(SOURCE RECORDS begins)

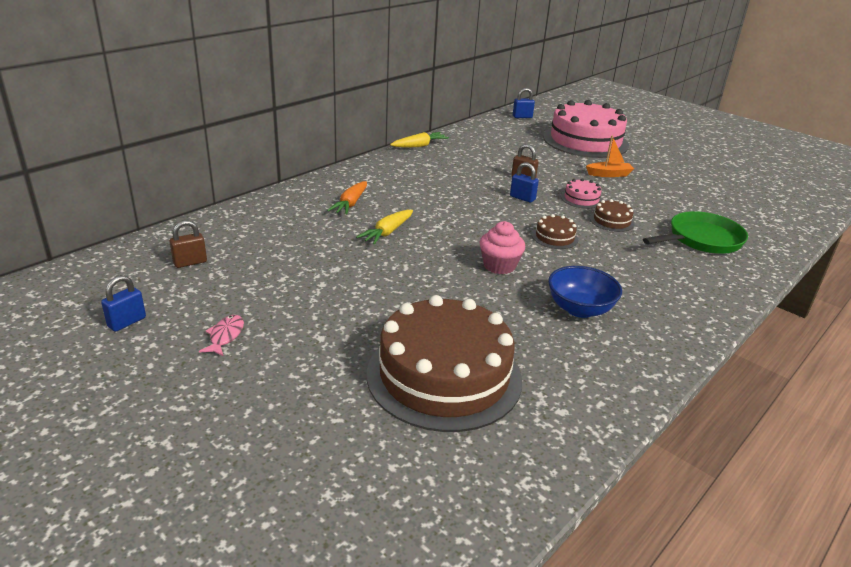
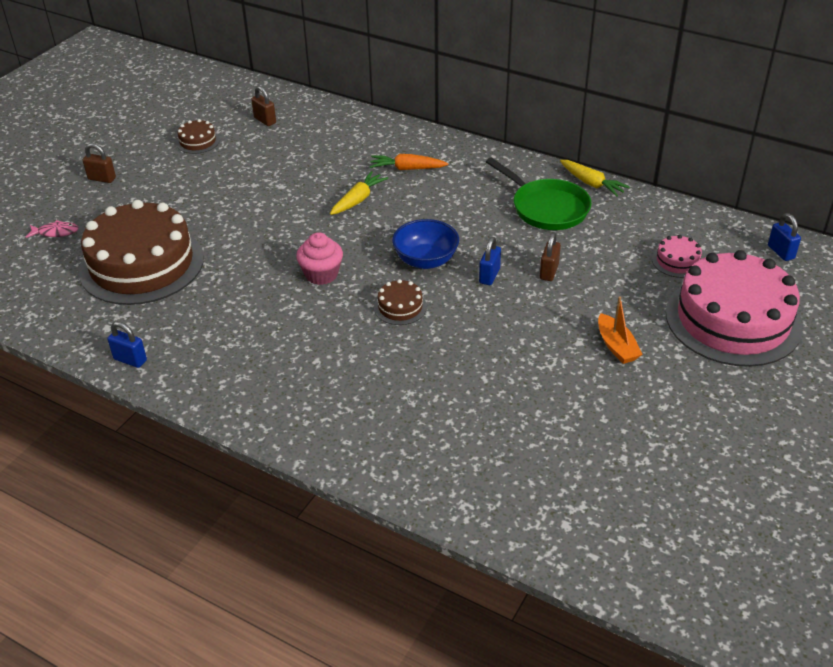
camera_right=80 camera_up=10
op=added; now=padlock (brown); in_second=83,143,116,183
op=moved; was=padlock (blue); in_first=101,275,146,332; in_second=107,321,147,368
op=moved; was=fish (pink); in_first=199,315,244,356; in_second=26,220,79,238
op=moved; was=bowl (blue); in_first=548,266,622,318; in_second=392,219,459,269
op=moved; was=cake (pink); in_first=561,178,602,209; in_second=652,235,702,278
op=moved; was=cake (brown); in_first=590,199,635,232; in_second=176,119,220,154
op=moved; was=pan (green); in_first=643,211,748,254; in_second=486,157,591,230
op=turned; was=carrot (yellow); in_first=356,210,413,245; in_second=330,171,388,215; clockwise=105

(SOURCE RECORDS ends)

• _PROBLEM TO WORK ON_: What you return must match each record exactly and contain no images.

• _TASK RESPONSE_:
camera_right=80 camera_up=10
op=added; now=padlock (brown); in_second=83,143,116,183
op=moved; was=padlock (blue); in_first=101,275,146,332; in_second=107,321,147,368
op=moved; was=fish (pink); in_first=199,315,244,356; in_second=26,220,79,238
op=moved; was=bowl (blue); in_first=548,266,622,318; in_second=392,219,459,269
op=moved; was=cake (pink); in_first=561,178,602,209; in_second=652,235,702,278
op=moved; was=cake (brown); in_first=590,199,635,232; in_second=176,119,220,154
op=moved; was=pan (green); in_first=643,211,748,254; in_second=486,157,591,230
op=turned; was=carrot (yellow); in_first=356,210,413,245; in_second=330,171,388,215; clockwise=105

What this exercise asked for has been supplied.